==== Task material ====
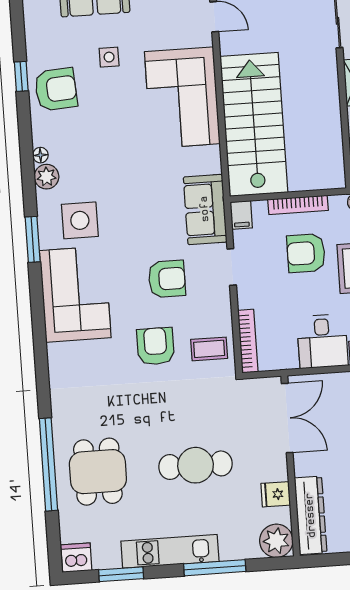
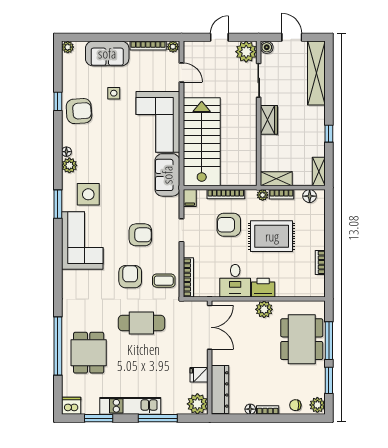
sofa: (205, 209) -> (167, 175), moved
cafe table: (196, 465) -> (141, 323), moved

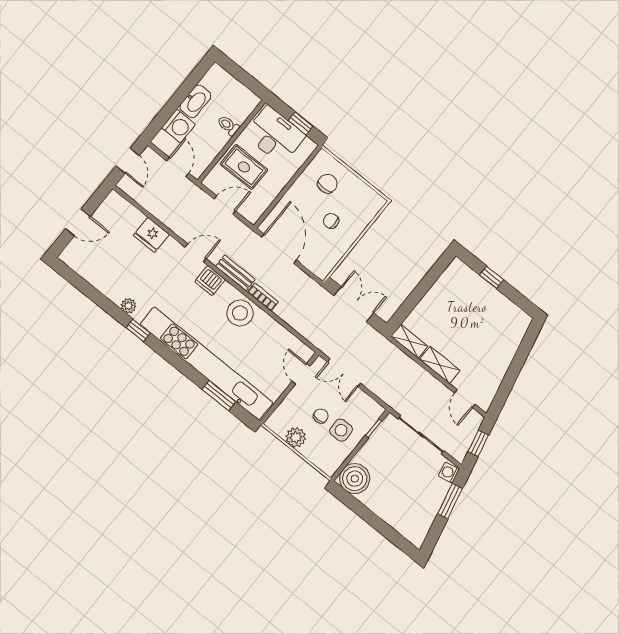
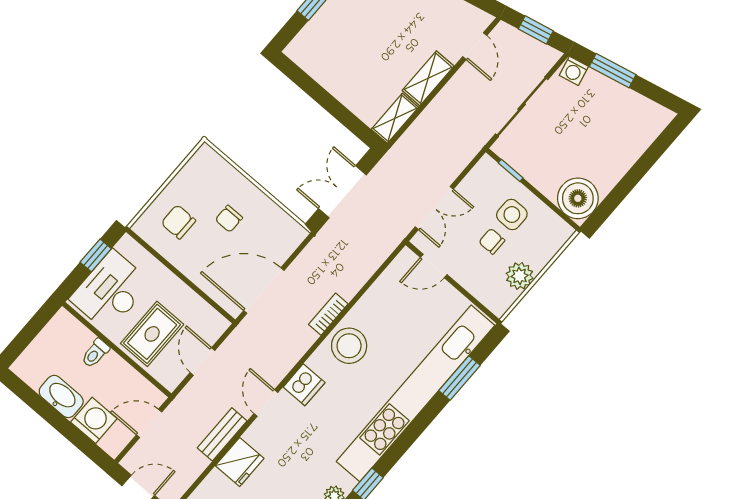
bench: (235, 273) -> (222, 434), moved
door: (465, 399) -> (475, 46), hinge flipped

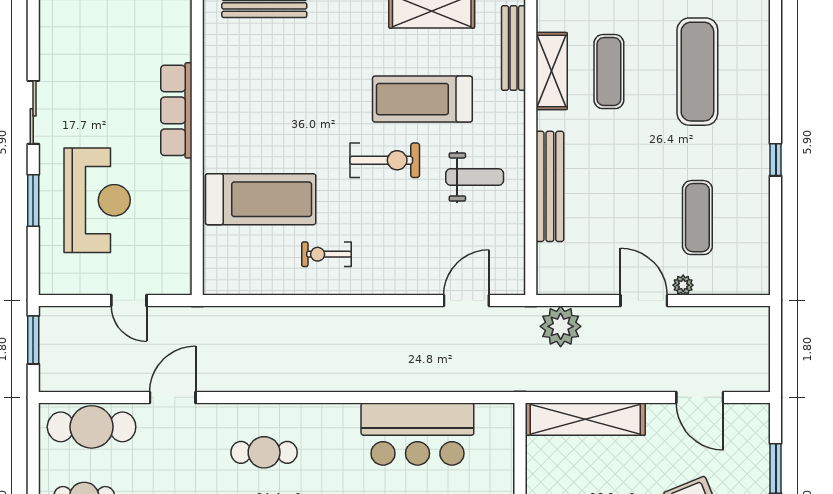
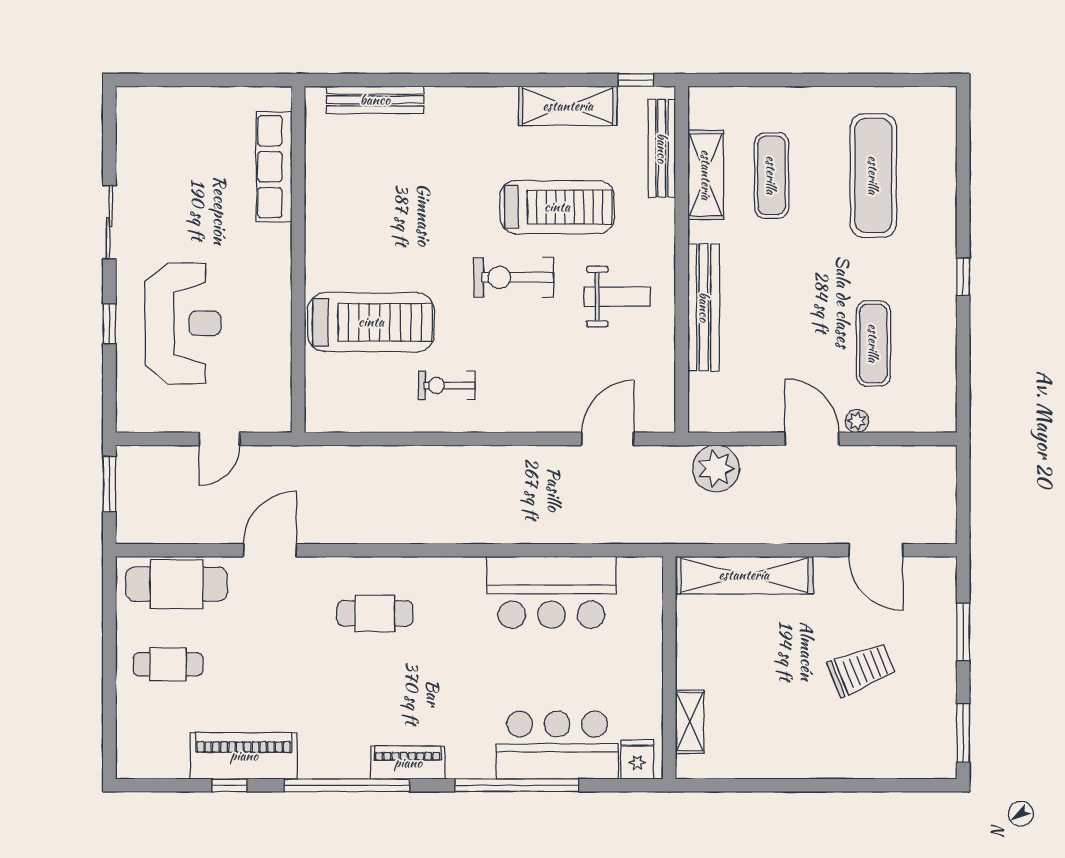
treadmill: (422, 99) -> (557, 207), turned 180
row of seats: (176, 110) -> (274, 167), moved
exercise bike: (385, 160) -> (514, 277), turned 180
window: (33, 201) -> (109, 324), width x0.67
door: (129, 301) -> (219, 439), hinge flipped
====
• Exercise aim: Nothing but the lines from the one containing "cafe table: (196, 465) -> (141, 323), moved" through the one containing "window: (33, 201) -> (109, 324), width x0.67" should appear, copied exactly from the material above and without pictures.

• Exercise solution:
cafe table: (196, 465) -> (141, 323), moved

bench: (235, 273) -> (222, 434), moved
door: (465, 399) -> (475, 46), hinge flipped

treadmill: (422, 99) -> (557, 207), turned 180
row of seats: (176, 110) -> (274, 167), moved
exercise bike: (385, 160) -> (514, 277), turned 180
window: (33, 201) -> (109, 324), width x0.67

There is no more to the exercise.